Would you please restate the data exactly as it stands, apart from the pictures?

Spatial reasoning data
**********

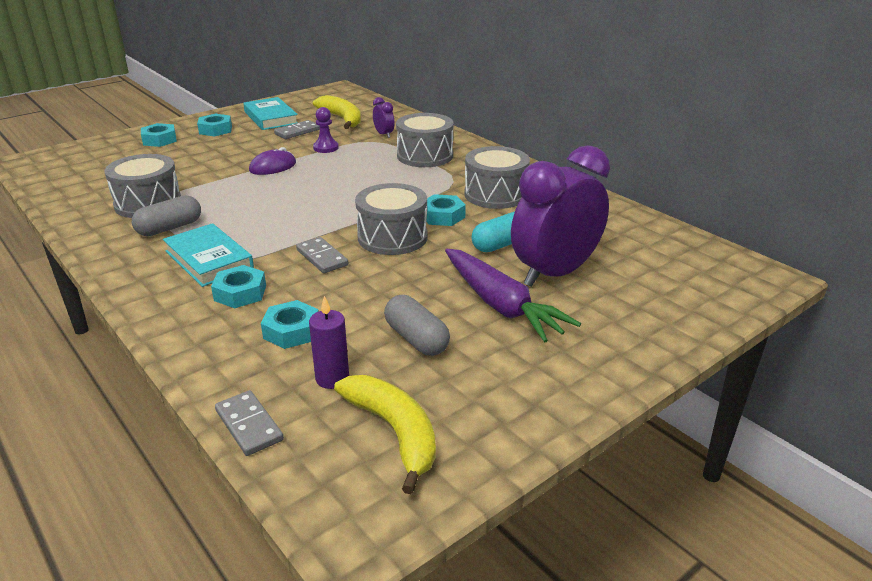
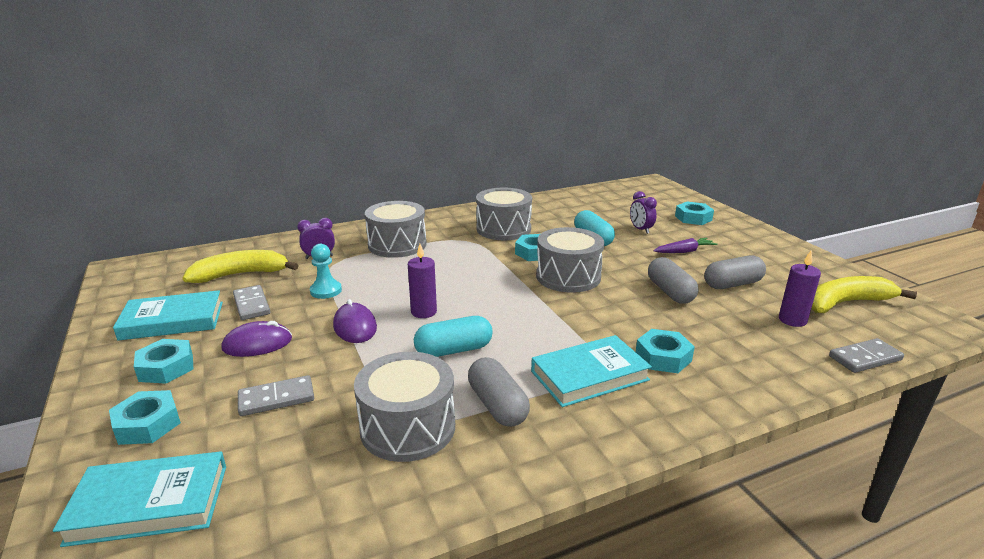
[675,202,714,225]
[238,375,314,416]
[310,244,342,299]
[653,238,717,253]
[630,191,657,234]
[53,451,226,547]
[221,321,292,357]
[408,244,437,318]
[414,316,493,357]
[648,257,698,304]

**********

EXPECTED ANSWER:
[675,202,714,225]
[238,375,314,416]
[310,244,342,299]
[653,238,717,253]
[630,191,657,234]
[53,451,226,547]
[221,321,292,357]
[408,244,437,318]
[414,316,493,357]
[648,257,698,304]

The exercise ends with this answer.